### [About this exercise]
When the line containing "yellow tile D6:D7" is found in the data below, copy it and each line after it through the line containing "green brick E3", exactly and with no others.

### [Provided records]
^^^^^^^^^^^^^^^^

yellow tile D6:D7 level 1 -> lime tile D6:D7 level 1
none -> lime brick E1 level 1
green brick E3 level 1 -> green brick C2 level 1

^^^^^^^^^^^^^^^^

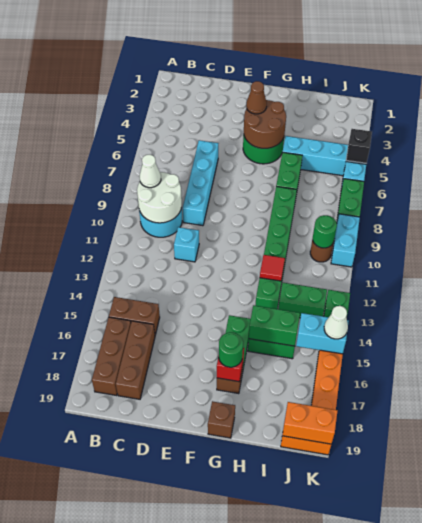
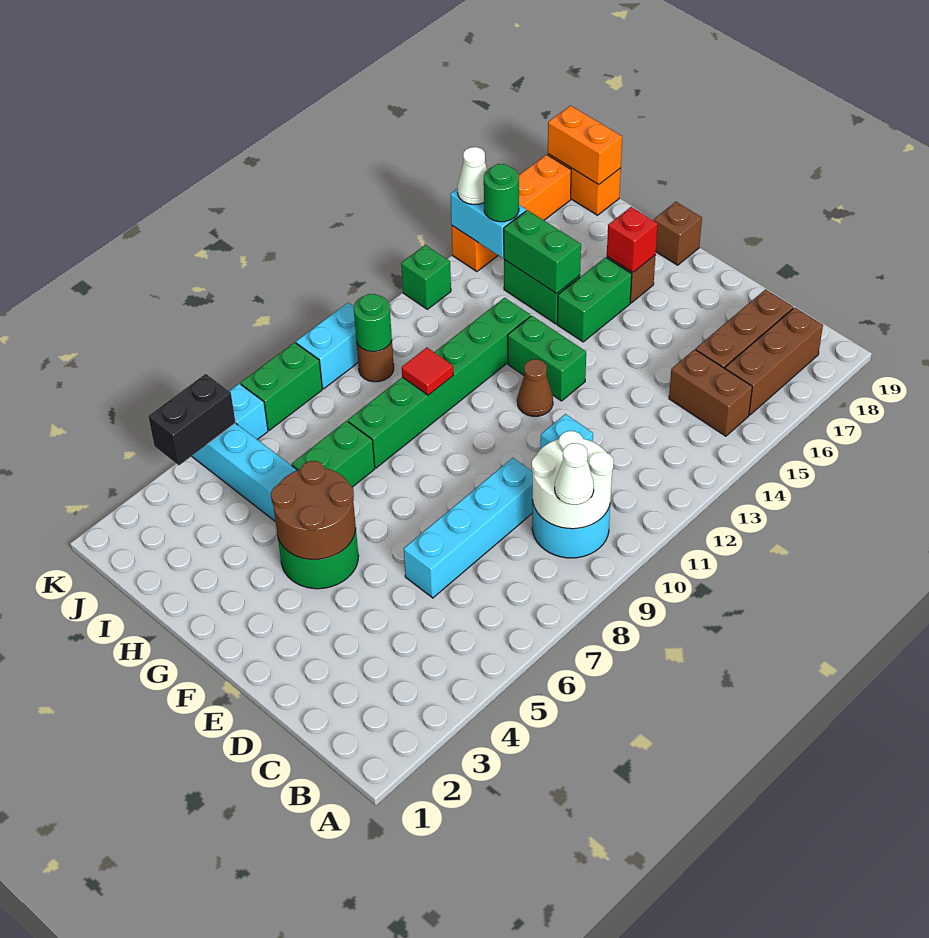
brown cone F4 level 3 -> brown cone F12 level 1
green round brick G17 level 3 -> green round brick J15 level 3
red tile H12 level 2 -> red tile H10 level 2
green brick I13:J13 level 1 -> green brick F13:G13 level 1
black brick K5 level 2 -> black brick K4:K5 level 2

^^^^^^^^^^^^^^^^

### [Solution to the exercise]
yellow tile D6:D7 level 1 -> lime tile D6:D7 level 1
none -> lime brick E1 level 1
green brick E3 level 1 -> green brick C2 level 1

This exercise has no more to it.